Exercise directions>
Restate the lines exactly, starting at the line that contains "none -> white brick L4:M4 level 3" and finishing with the final line of the records.

Records supplied>
▬▬▬

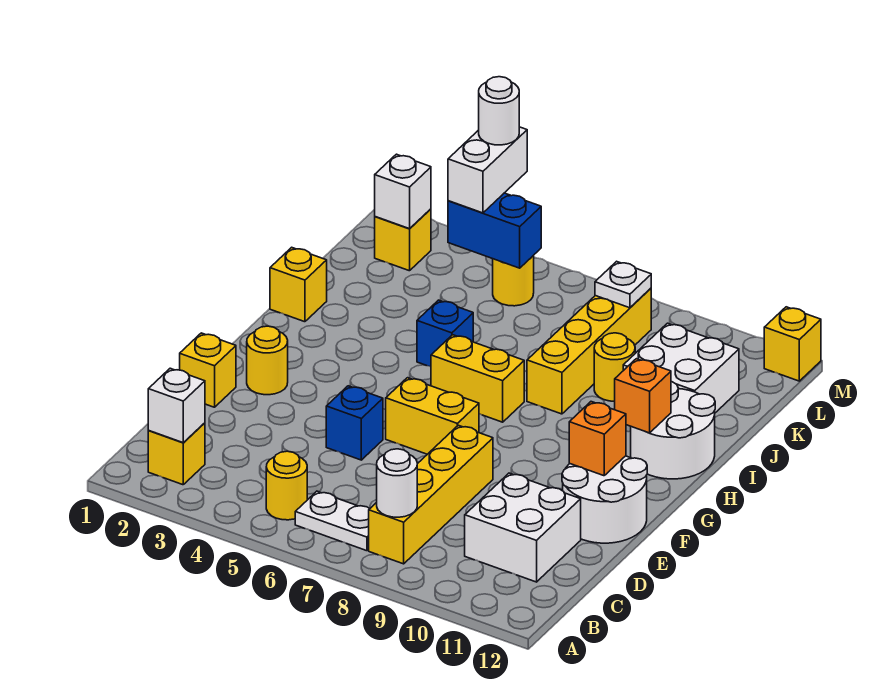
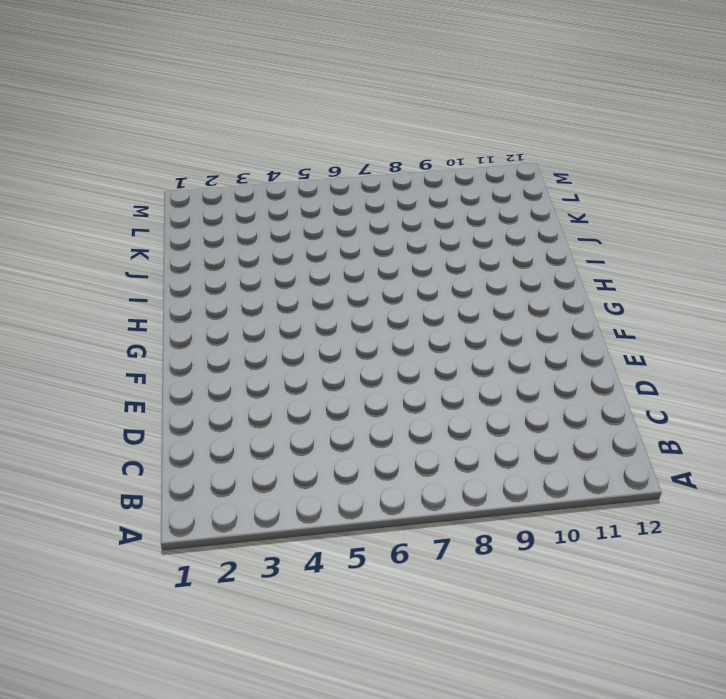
none -> yellow brick B2 level 1
none -> yellow round brick B5 level 1
none -> white plate B6:B7 level 1

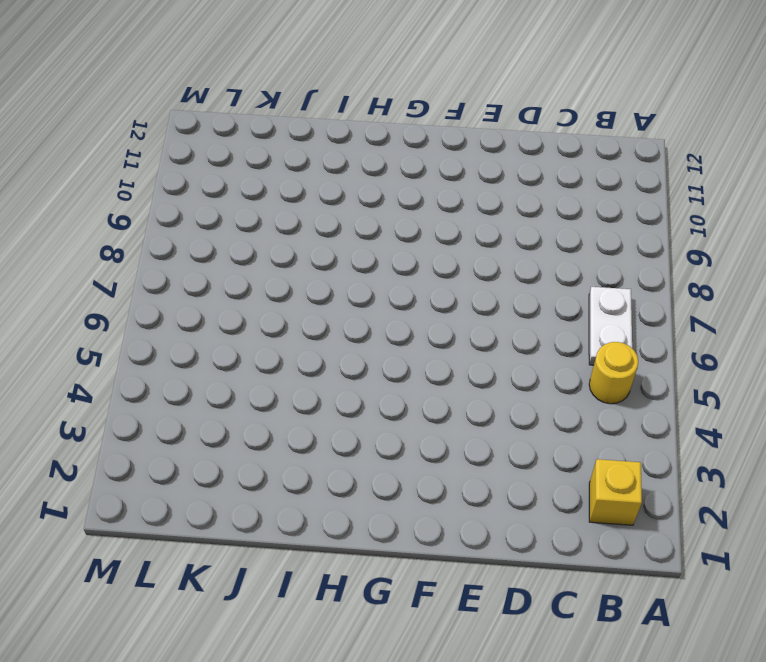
none -> yellow brick B8:E8 level 1
none -> white brick C10:D11 level 1
none -> yellow brick E1 level 1

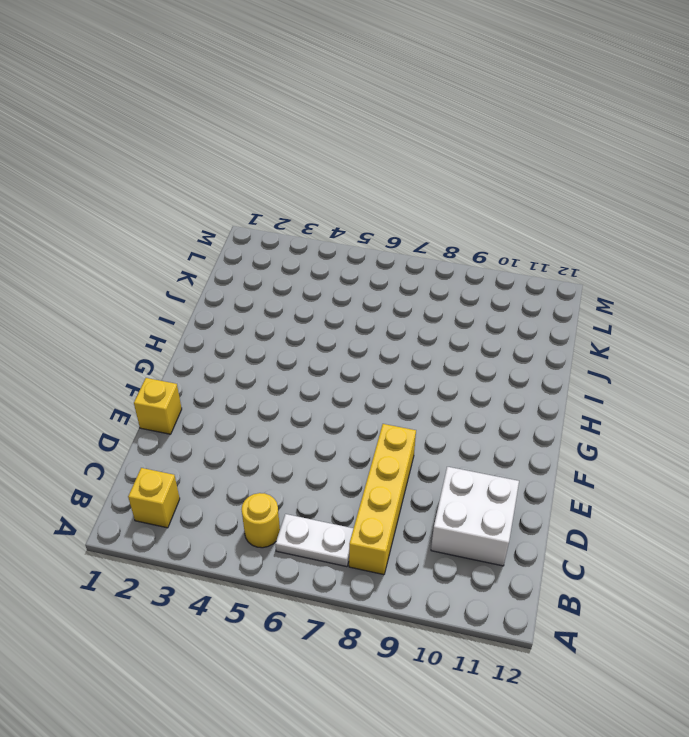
none -> blue brick E5 level 1
none -> white round brick E11:F12 level 1
none -> yellow round brick F2 level 1

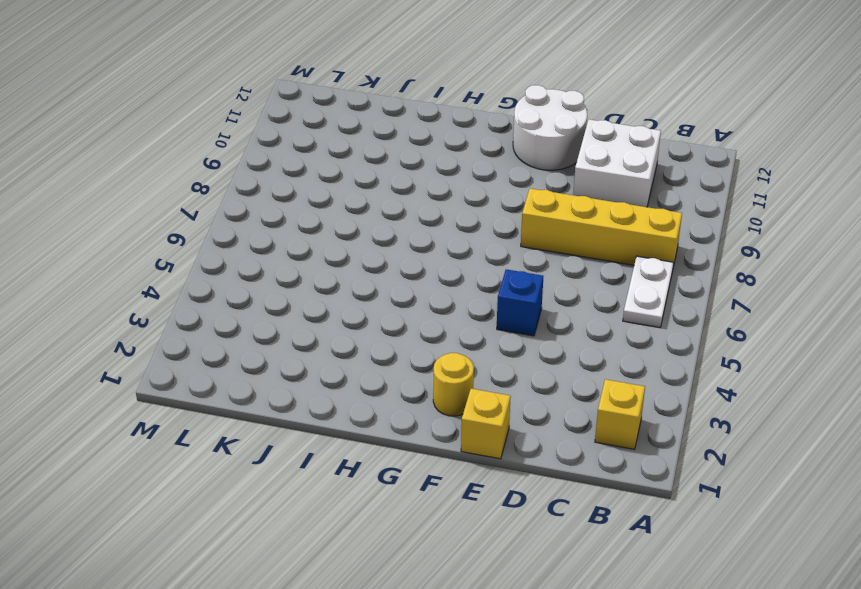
none -> yellow round brick B5 level 1
none -> yellow brick F6:F7 level 1
none -> yellow brick H6:H7 level 1

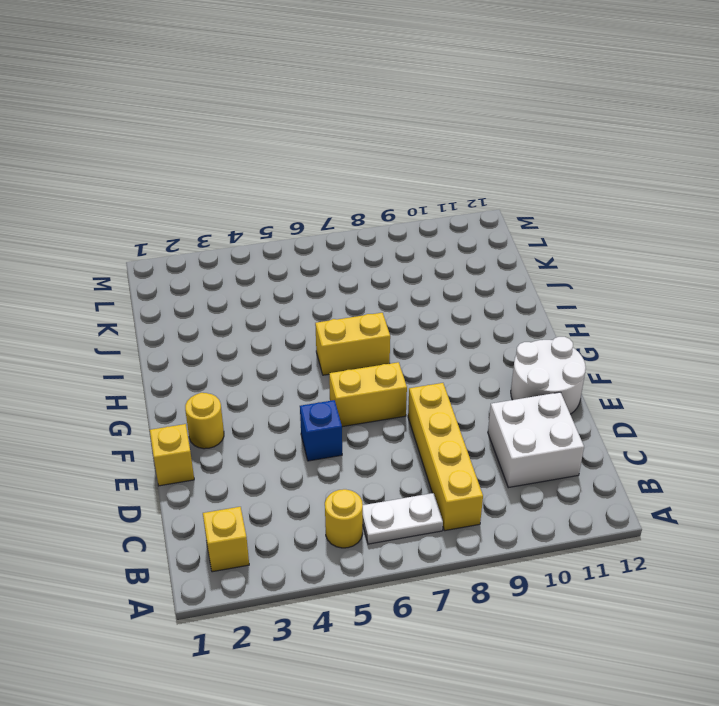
none -> white round brick H11:I12 level 1
none -> yellow brick I1 level 1
none -> blue brick I5 level 1

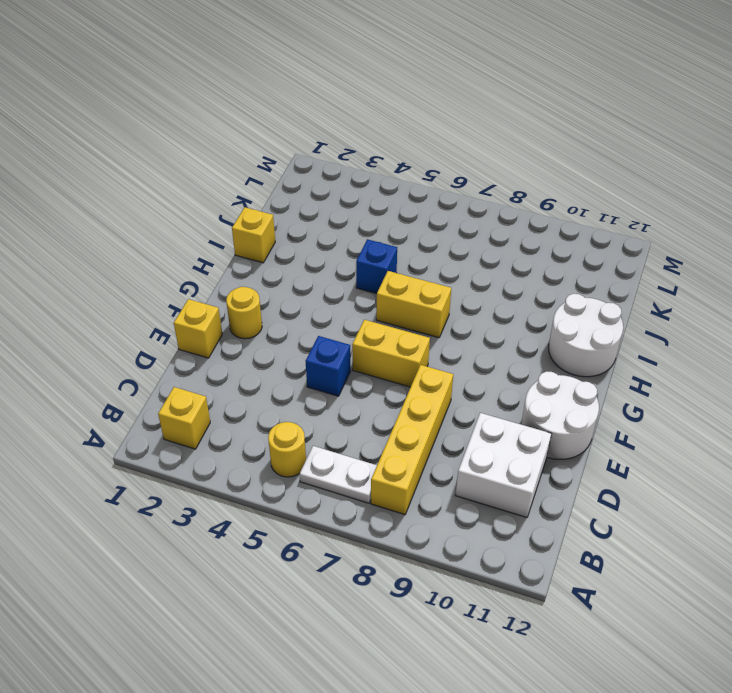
none -> yellow brick I8:L8 level 1
none -> yellow round brick J9 level 1
none -> white brick J10:K11 level 1

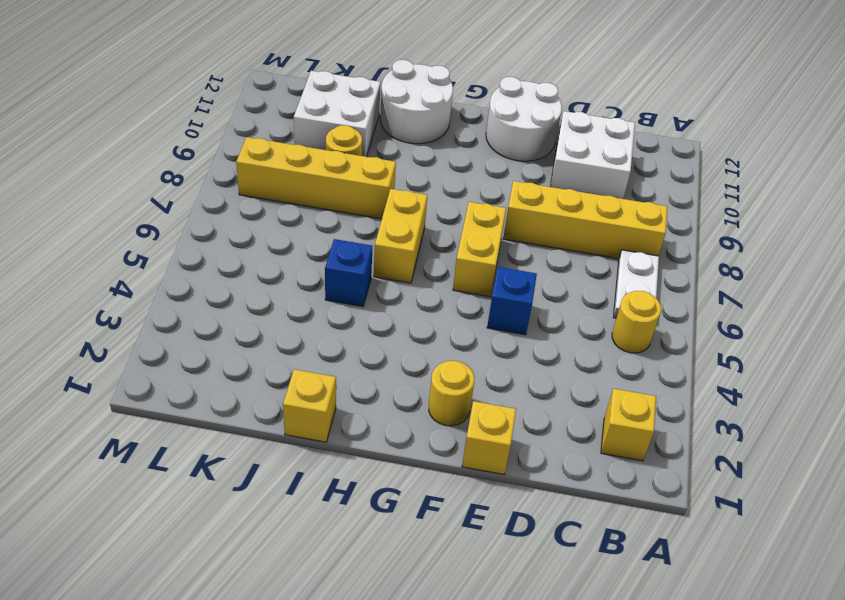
none -> yellow brick L2 level 1
none -> yellow round brick L5 level 1
none -> yellow brick M12 level 1

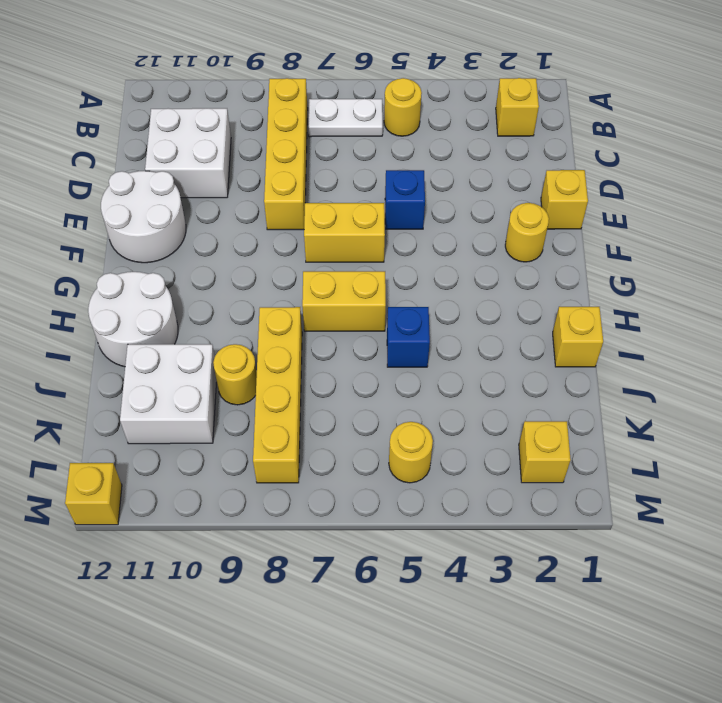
none -> white brick B2 level 2
none -> white round brick B8 level 2
none -> orange brick F11 level 2

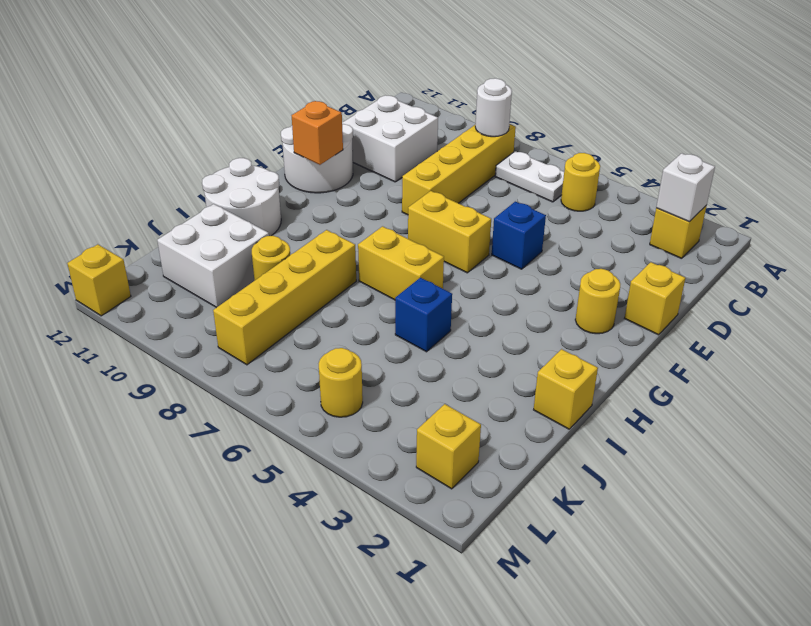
none -> orange brick H11 level 2
none -> white brick L2 level 2
none -> blue brick L4:L5 level 2

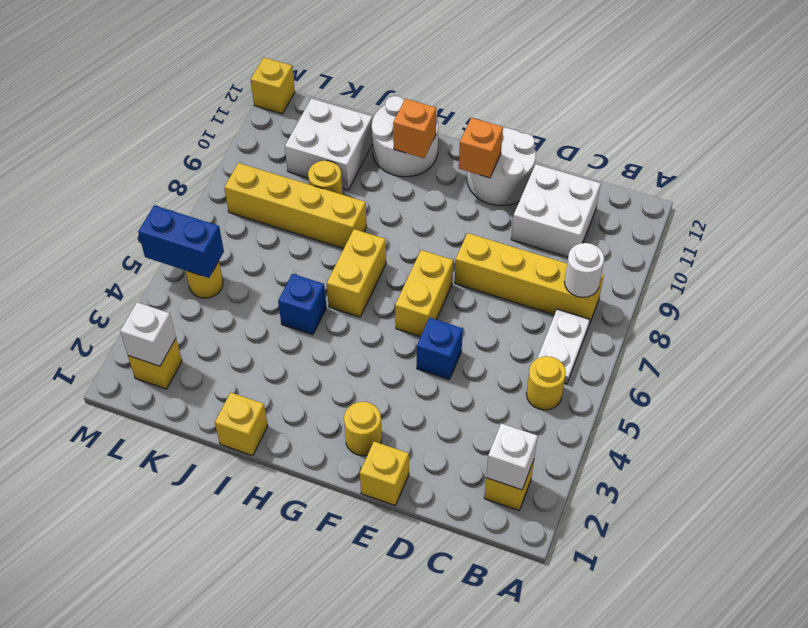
blue brick L5:M5 level 2 -> blue brick L4:L5 level 2
none -> white plate L8 level 2
none -> white brick L4:M4 level 3
none -> white round brick M4 level 4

▬▬▬

Task answer>
none -> white brick L4:M4 level 3
none -> white round brick M4 level 4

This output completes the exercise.